Exercise description - Print the records below from the first line through the line containing "red dumbbell: 7 -> 8", both included, word for word.

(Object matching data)

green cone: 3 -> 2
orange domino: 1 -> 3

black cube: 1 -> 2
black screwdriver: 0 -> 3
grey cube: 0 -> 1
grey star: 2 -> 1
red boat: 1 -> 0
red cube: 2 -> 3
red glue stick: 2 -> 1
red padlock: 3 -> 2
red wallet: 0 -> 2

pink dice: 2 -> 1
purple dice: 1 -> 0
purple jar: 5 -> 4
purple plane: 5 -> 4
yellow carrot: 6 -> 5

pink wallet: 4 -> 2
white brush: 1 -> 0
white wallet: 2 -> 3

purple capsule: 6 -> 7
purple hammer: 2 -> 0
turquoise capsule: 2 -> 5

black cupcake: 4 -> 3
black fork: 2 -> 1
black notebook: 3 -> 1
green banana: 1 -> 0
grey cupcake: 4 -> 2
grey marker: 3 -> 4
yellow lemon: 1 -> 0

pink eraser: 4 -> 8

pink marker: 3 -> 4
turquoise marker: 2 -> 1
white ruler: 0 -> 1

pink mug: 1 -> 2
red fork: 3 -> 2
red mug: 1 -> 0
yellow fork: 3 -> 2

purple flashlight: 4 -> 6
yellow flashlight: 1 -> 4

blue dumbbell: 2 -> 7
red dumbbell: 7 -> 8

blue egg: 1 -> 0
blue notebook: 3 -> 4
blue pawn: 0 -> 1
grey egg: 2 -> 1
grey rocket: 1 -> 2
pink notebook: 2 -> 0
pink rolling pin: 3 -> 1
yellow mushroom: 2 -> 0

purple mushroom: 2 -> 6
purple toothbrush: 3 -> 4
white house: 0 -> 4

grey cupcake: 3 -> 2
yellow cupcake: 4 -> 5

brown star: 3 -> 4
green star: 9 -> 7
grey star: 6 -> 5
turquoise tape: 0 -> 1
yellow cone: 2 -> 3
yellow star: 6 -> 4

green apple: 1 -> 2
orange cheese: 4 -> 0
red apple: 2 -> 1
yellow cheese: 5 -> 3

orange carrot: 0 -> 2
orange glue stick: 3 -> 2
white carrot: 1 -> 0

Exercise response -
green cone: 3 -> 2
orange domino: 1 -> 3

black cube: 1 -> 2
black screwdriver: 0 -> 3
grey cube: 0 -> 1
grey star: 2 -> 1
red boat: 1 -> 0
red cube: 2 -> 3
red glue stick: 2 -> 1
red padlock: 3 -> 2
red wallet: 0 -> 2

pink dice: 2 -> 1
purple dice: 1 -> 0
purple jar: 5 -> 4
purple plane: 5 -> 4
yellow carrot: 6 -> 5

pink wallet: 4 -> 2
white brush: 1 -> 0
white wallet: 2 -> 3

purple capsule: 6 -> 7
purple hammer: 2 -> 0
turquoise capsule: 2 -> 5

black cupcake: 4 -> 3
black fork: 2 -> 1
black notebook: 3 -> 1
green banana: 1 -> 0
grey cupcake: 4 -> 2
grey marker: 3 -> 4
yellow lemon: 1 -> 0

pink eraser: 4 -> 8

pink marker: 3 -> 4
turquoise marker: 2 -> 1
white ruler: 0 -> 1

pink mug: 1 -> 2
red fork: 3 -> 2
red mug: 1 -> 0
yellow fork: 3 -> 2

purple flashlight: 4 -> 6
yellow flashlight: 1 -> 4

blue dumbbell: 2 -> 7
red dumbbell: 7 -> 8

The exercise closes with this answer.